* WORK REQUIRED
Can you quote, word for word, every line from the first line of the records below through the line containing "none -> cyan tile E8 level 1", and nothing else?

(Source data)
□ □ □ □ □

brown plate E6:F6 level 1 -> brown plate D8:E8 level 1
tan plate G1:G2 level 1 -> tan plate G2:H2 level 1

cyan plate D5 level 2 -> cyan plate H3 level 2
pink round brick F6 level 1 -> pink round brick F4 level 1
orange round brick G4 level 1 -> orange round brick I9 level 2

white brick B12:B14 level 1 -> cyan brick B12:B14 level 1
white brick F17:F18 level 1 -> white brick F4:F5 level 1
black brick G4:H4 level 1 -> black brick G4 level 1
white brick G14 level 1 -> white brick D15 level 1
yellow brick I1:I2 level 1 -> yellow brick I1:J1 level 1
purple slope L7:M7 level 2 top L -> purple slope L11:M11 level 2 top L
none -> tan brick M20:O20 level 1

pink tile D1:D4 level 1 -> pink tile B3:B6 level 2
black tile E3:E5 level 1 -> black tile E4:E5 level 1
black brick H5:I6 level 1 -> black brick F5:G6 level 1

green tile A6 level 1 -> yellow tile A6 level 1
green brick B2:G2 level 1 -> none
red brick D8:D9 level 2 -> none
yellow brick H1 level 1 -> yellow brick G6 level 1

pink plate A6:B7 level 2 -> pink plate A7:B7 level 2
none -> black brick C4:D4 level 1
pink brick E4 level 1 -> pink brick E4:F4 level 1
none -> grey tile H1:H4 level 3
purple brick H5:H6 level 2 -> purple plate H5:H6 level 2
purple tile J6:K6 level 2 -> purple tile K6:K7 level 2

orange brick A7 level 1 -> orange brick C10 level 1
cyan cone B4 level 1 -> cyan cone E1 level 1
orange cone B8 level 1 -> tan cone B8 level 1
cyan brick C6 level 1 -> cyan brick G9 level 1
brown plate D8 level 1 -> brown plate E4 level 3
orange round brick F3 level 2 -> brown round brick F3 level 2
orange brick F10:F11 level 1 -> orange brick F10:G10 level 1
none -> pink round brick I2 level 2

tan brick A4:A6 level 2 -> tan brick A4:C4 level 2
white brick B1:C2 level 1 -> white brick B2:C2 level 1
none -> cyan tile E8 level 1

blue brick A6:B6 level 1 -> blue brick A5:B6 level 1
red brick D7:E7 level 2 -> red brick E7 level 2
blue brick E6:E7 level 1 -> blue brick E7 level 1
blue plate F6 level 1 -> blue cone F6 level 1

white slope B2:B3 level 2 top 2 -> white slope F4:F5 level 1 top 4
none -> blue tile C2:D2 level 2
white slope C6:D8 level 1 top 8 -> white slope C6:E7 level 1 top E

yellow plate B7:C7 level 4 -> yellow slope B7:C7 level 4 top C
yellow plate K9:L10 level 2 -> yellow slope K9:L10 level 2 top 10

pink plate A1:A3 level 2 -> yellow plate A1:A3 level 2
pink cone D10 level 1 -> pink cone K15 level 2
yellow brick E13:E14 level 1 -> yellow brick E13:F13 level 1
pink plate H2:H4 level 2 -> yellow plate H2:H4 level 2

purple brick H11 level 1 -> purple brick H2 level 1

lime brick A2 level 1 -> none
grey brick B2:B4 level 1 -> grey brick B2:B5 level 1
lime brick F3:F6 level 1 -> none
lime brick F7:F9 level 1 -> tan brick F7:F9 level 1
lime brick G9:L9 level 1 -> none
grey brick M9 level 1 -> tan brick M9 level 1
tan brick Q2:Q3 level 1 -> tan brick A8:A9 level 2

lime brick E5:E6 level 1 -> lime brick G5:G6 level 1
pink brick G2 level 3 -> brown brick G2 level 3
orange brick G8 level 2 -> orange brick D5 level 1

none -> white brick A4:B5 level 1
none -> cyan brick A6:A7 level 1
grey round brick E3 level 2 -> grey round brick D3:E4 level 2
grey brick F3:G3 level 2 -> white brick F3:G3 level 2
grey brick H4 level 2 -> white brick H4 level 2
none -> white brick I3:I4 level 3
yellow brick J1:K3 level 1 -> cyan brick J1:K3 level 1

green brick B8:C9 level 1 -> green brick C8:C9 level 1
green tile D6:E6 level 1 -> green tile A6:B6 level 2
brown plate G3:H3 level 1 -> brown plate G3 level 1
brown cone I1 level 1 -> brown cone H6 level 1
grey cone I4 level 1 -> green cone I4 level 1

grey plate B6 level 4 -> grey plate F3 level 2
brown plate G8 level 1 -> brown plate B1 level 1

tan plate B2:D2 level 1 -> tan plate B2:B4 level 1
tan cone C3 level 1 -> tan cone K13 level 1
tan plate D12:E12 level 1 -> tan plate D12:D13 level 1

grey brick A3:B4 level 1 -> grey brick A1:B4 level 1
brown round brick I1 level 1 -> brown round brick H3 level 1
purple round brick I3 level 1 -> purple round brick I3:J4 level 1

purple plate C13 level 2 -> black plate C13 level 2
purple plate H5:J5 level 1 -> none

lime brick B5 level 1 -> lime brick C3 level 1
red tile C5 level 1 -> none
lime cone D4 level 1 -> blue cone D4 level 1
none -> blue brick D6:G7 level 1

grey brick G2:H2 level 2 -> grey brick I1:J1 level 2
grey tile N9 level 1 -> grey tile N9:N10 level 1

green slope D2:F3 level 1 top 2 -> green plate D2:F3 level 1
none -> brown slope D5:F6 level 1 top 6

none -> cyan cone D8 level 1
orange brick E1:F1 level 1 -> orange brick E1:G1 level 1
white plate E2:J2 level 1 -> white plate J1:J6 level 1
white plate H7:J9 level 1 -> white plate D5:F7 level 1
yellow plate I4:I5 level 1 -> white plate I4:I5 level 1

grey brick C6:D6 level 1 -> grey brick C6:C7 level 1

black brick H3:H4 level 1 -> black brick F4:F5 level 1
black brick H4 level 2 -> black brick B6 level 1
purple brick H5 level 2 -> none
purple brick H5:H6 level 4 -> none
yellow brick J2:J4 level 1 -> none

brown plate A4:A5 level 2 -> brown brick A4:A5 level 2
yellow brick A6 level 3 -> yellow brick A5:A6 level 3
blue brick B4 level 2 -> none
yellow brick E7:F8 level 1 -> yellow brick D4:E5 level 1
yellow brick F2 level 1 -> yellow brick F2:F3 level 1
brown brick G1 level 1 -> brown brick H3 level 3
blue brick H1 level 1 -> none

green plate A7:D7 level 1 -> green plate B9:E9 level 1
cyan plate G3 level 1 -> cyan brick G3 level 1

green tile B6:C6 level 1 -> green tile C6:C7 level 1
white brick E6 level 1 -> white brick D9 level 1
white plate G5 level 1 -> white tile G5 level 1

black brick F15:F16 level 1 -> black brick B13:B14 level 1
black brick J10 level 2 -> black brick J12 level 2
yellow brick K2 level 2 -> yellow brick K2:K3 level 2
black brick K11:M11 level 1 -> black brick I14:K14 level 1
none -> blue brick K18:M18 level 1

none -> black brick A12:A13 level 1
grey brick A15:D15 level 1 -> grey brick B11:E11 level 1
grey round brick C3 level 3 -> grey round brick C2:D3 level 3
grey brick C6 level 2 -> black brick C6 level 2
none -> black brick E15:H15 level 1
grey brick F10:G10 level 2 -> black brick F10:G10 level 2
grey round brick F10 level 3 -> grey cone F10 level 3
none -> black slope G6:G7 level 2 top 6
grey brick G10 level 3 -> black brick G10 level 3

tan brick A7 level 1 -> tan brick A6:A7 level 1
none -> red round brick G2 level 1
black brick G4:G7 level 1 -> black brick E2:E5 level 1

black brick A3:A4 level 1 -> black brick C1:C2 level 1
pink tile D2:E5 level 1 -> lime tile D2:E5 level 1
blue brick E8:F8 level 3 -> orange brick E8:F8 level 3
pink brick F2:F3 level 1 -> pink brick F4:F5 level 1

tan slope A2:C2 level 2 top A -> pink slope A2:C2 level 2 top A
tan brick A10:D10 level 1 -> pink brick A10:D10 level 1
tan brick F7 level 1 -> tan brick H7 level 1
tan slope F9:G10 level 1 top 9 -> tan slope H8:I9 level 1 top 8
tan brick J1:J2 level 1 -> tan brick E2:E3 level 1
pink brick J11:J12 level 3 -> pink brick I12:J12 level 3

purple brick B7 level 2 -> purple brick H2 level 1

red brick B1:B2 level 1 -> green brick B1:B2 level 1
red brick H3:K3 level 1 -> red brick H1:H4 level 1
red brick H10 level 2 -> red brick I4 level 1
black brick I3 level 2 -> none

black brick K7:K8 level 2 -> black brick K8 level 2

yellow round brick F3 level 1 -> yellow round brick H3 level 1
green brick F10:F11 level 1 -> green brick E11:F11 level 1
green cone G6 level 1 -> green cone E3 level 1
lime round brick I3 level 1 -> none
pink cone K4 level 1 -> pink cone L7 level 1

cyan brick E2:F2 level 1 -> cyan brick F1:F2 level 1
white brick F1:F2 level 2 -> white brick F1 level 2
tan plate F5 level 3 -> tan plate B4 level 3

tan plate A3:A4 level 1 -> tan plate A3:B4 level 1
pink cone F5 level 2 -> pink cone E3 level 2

□ □ □ □ □

* WRITTEN SOLUTION
brown plate E6:F6 level 1 -> brown plate D8:E8 level 1
tan plate G1:G2 level 1 -> tan plate G2:H2 level 1

cyan plate D5 level 2 -> cyan plate H3 level 2
pink round brick F6 level 1 -> pink round brick F4 level 1
orange round brick G4 level 1 -> orange round brick I9 level 2

white brick B12:B14 level 1 -> cyan brick B12:B14 level 1
white brick F17:F18 level 1 -> white brick F4:F5 level 1
black brick G4:H4 level 1 -> black brick G4 level 1
white brick G14 level 1 -> white brick D15 level 1
yellow brick I1:I2 level 1 -> yellow brick I1:J1 level 1
purple slope L7:M7 level 2 top L -> purple slope L11:M11 level 2 top L
none -> tan brick M20:O20 level 1

pink tile D1:D4 level 1 -> pink tile B3:B6 level 2
black tile E3:E5 level 1 -> black tile E4:E5 level 1
black brick H5:I6 level 1 -> black brick F5:G6 level 1

green tile A6 level 1 -> yellow tile A6 level 1
green brick B2:G2 level 1 -> none
red brick D8:D9 level 2 -> none
yellow brick H1 level 1 -> yellow brick G6 level 1

pink plate A6:B7 level 2 -> pink plate A7:B7 level 2
none -> black brick C4:D4 level 1
pink brick E4 level 1 -> pink brick E4:F4 level 1
none -> grey tile H1:H4 level 3
purple brick H5:H6 level 2 -> purple plate H5:H6 level 2
purple tile J6:K6 level 2 -> purple tile K6:K7 level 2

orange brick A7 level 1 -> orange brick C10 level 1
cyan cone B4 level 1 -> cyan cone E1 level 1
orange cone B8 level 1 -> tan cone B8 level 1
cyan brick C6 level 1 -> cyan brick G9 level 1
brown plate D8 level 1 -> brown plate E4 level 3
orange round brick F3 level 2 -> brown round brick F3 level 2
orange brick F10:F11 level 1 -> orange brick F10:G10 level 1
none -> pink round brick I2 level 2

tan brick A4:A6 level 2 -> tan brick A4:C4 level 2
white brick B1:C2 level 1 -> white brick B2:C2 level 1
none -> cyan tile E8 level 1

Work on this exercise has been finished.